### Problem statement:
The entries below need to be transcribed exactly, without their images.

### Task input:
============================================================

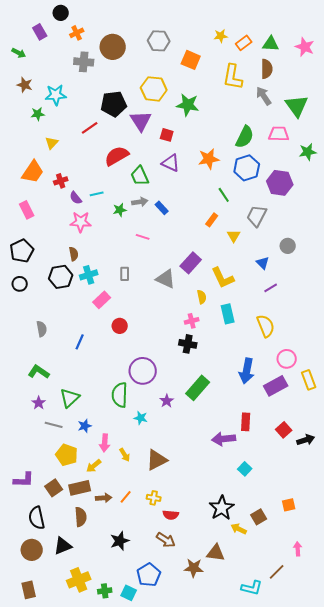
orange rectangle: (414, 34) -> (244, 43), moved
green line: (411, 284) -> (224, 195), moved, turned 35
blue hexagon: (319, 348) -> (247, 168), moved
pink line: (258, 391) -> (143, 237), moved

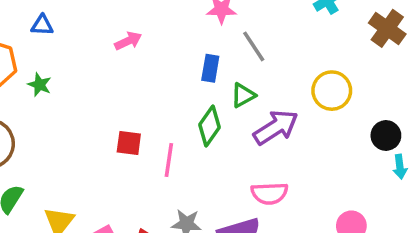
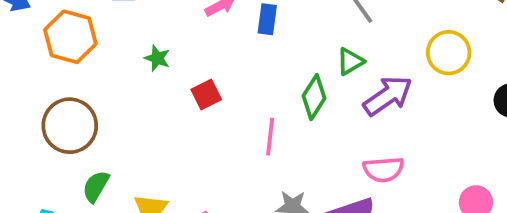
blue rectangle: (210, 68) -> (267, 19), moved
green star: (40, 85) -> (157, 58), moved
red square: (129, 143) -> (206, 94), moved, turned -32

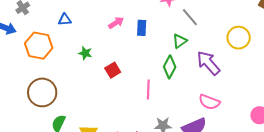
green triangle: (350, 61) -> (180, 41), moved
purple arrow: (388, 96) -> (208, 63), turned -92
pink semicircle: (383, 169) -> (209, 102), turned 30

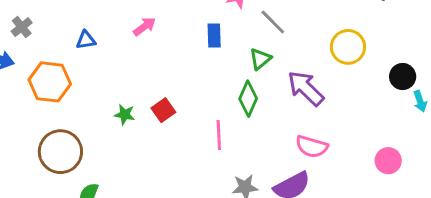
pink arrow: (116, 23) -> (145, 26), moved
blue rectangle: (142, 28) -> (214, 36), moved
green star: (85, 53) -> (125, 115), moved

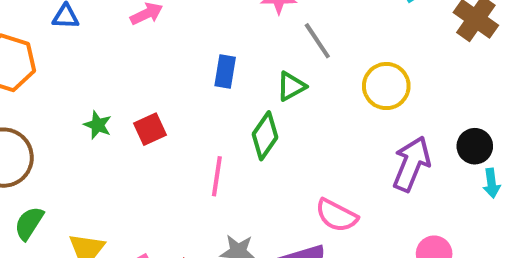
blue rectangle: (214, 36) -> (225, 71), moved
yellow circle: (348, 47) -> (386, 86), moved
purple arrow: (306, 88) -> (411, 164), moved, turned 57

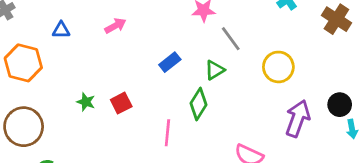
blue rectangle: (225, 71) -> (170, 62), turned 45

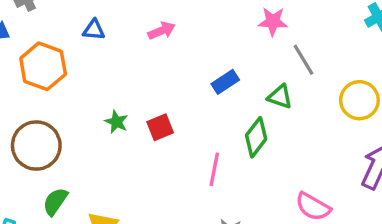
green triangle: (215, 70) -> (280, 97), turned 45

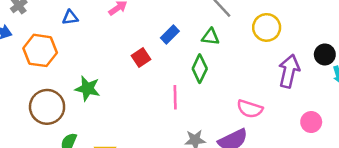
green star: (116, 122) -> (87, 88), moved, size x1.5
red square: (160, 127) -> (141, 58), moved

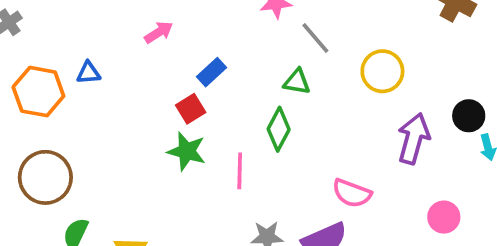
blue triangle: (70, 17) -> (88, 73), moved
blue rectangle: (170, 34) -> (212, 72), moved
green star: (87, 88) -> (187, 151), moved

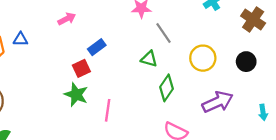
black circle: (469, 116) -> (246, 62), moved
green diamond: (279, 129) -> (167, 88), moved
purple arrow: (414, 139) -> (218, 102), turned 44

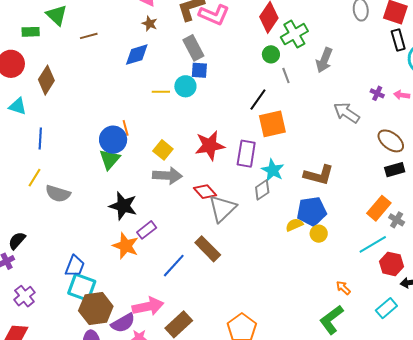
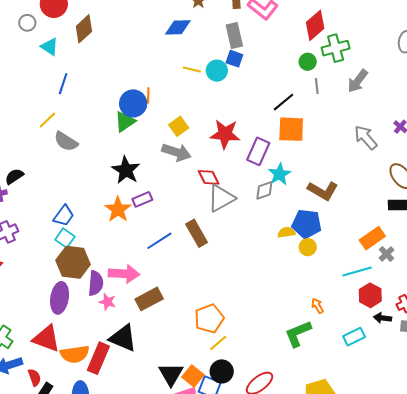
cyan square: (82, 287) -> (65, 238), size x0.7
purple semicircle: (123, 323) -> (96, 283), turned -70

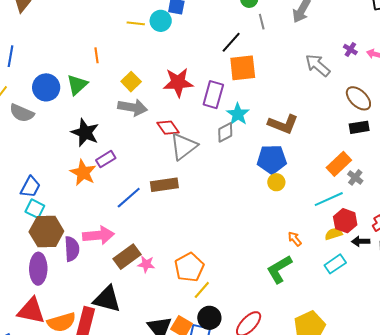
blue circle: (133, 103) -> (46, 87), moved
yellow semicircle: (286, 232) -> (334, 234), moved
brown rectangle: (197, 233) -> (164, 185), turned -60
pink star: (107, 302) -> (146, 264), moved

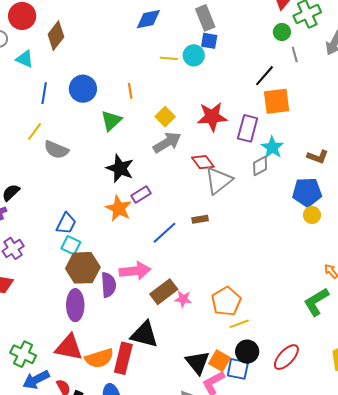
blue circle: (46, 87) -> (83, 89), moved
gray arrow: (133, 107) -> (167, 142), turned -40
brown L-shape: (283, 124) -> (318, 157), size x0.7
brown rectangle: (164, 185) -> (200, 219), size x0.6
yellow line: (202, 290) -> (239, 324), turned 30

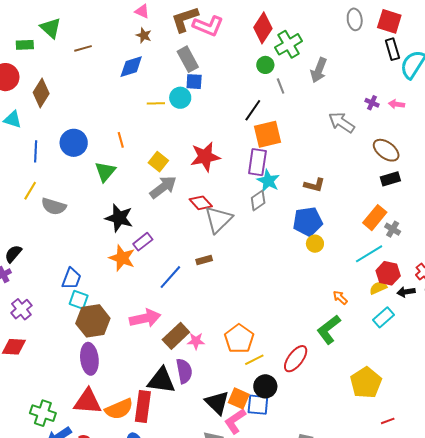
purple rectangle: (248, 128) -> (257, 162), moved
purple semicircle: (108, 285) -> (184, 371), moved
red ellipse: (286, 357) -> (296, 359), moved

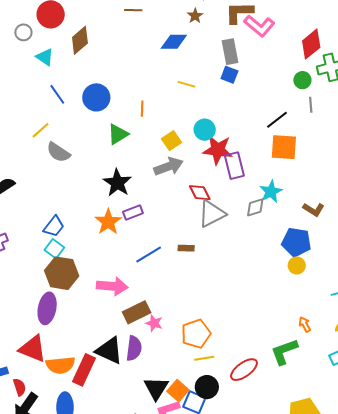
cyan circle: (180, 98) -> (205, 130), moved
blue line: (36, 151) -> (57, 94), turned -55
purple rectangle: (257, 162) -> (234, 166), moved, turned -40

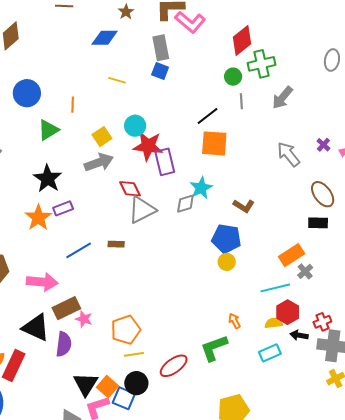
black triangle: (109, 351) -> (36, 328), moved

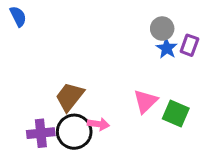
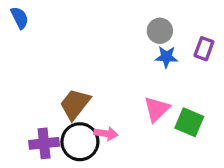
gray circle: (162, 29) -> (160, 31), moved
blue star: (167, 48) -> (166, 57), moved, turned -30

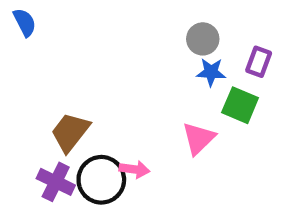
brown trapezoid: (75, 104) -> (70, 132), moved
green square: (189, 122) -> (240, 105), moved
purple cross: (44, 143) -> (56, 182), turned 32

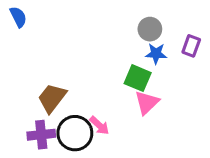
green square: (240, 105) -> (138, 78), moved
pink arrow: (134, 169) -> (99, 125), turned 35
purple cross: (56, 182) -> (41, 135), turned -32

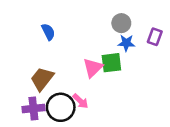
blue semicircle: (18, 17) -> (48, 32), moved
green square: (138, 78) -> (111, 63), turned -30
pink triangle: (147, 103) -> (93, 68), moved

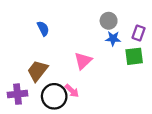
green square: (111, 63) -> (134, 56), moved
purple cross: (33, 109) -> (18, 94), moved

============================================================

### Written solution:
orange rectangle: (414, 34) -> (244, 43), moved
green line: (411, 284) -> (224, 195), moved, turned 35
blue hexagon: (319, 348) -> (247, 168), moved
pink line: (258, 391) -> (143, 237), moved

blue rectangle: (210, 68) -> (267, 19), moved
green star: (40, 85) -> (157, 58), moved
red square: (129, 143) -> (206, 94), moved, turned -32

green triangle: (350, 61) -> (180, 41), moved
purple arrow: (388, 96) -> (208, 63), turned -92
pink semicircle: (383, 169) -> (209, 102), turned 30

pink arrow: (116, 23) -> (145, 26), moved
blue rectangle: (142, 28) -> (214, 36), moved
green star: (85, 53) -> (125, 115), moved

blue rectangle: (214, 36) -> (225, 71), moved
yellow circle: (348, 47) -> (386, 86), moved
purple arrow: (306, 88) -> (411, 164), moved, turned 57

blue rectangle: (225, 71) -> (170, 62), turned 45

green triangle: (215, 70) -> (280, 97), turned 45

green star: (116, 122) -> (87, 88), moved, size x1.5
red square: (160, 127) -> (141, 58), moved

blue triangle: (70, 17) -> (88, 73), moved
blue rectangle: (170, 34) -> (212, 72), moved
green star: (87, 88) -> (187, 151), moved

black circle: (469, 116) -> (246, 62), moved
green diamond: (279, 129) -> (167, 88), moved
purple arrow: (414, 139) -> (218, 102), turned 44

cyan square: (82, 287) -> (65, 238), size x0.7
purple semicircle: (123, 323) -> (96, 283), turned -70

blue circle: (133, 103) -> (46, 87), moved
yellow semicircle: (286, 232) -> (334, 234), moved
brown rectangle: (197, 233) -> (164, 185), turned -60
pink star: (107, 302) -> (146, 264), moved

blue circle: (46, 87) -> (83, 89), moved
gray arrow: (133, 107) -> (167, 142), turned -40
brown L-shape: (283, 124) -> (318, 157), size x0.7
brown rectangle: (164, 185) -> (200, 219), size x0.6
yellow line: (202, 290) -> (239, 324), turned 30

purple rectangle: (248, 128) -> (257, 162), moved
purple semicircle: (108, 285) -> (184, 371), moved
red ellipse: (286, 357) -> (296, 359), moved

cyan circle: (180, 98) -> (205, 130), moved
blue line: (36, 151) -> (57, 94), turned -55
purple rectangle: (257, 162) -> (234, 166), moved, turned -40

black triangle: (109, 351) -> (36, 328), moved

gray circle: (162, 29) -> (160, 31), moved
blue star: (167, 48) -> (166, 57), moved, turned -30

brown trapezoid: (75, 104) -> (70, 132), moved
green square: (189, 122) -> (240, 105), moved
purple cross: (44, 143) -> (56, 182), turned 32

green square: (240, 105) -> (138, 78), moved
pink arrow: (134, 169) -> (99, 125), turned 35
purple cross: (56, 182) -> (41, 135), turned -32

blue semicircle: (18, 17) -> (48, 32), moved
green square: (138, 78) -> (111, 63), turned -30
pink triangle: (147, 103) -> (93, 68), moved

green square: (111, 63) -> (134, 56), moved
purple cross: (33, 109) -> (18, 94), moved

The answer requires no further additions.